▶ [Task statement]
Tally the lines of the records below that include the word "cheese", and write down only that tally.

▶ [Data records]
Segment Open

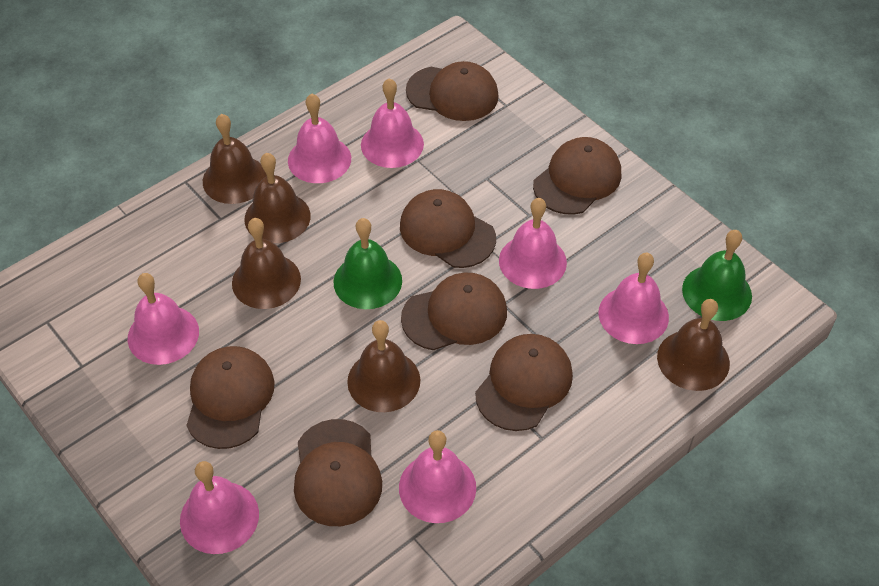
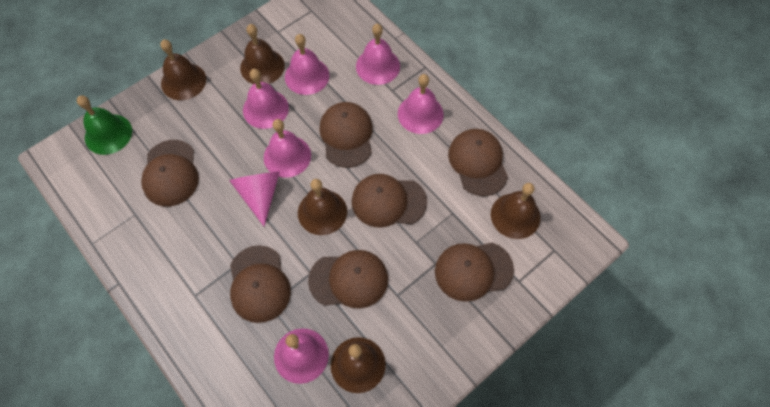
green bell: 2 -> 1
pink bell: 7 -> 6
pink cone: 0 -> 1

Segment Closed
Segment Open

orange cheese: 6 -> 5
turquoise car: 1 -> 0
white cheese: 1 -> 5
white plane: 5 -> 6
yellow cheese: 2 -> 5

Segment Closed

▶ [Task output]
3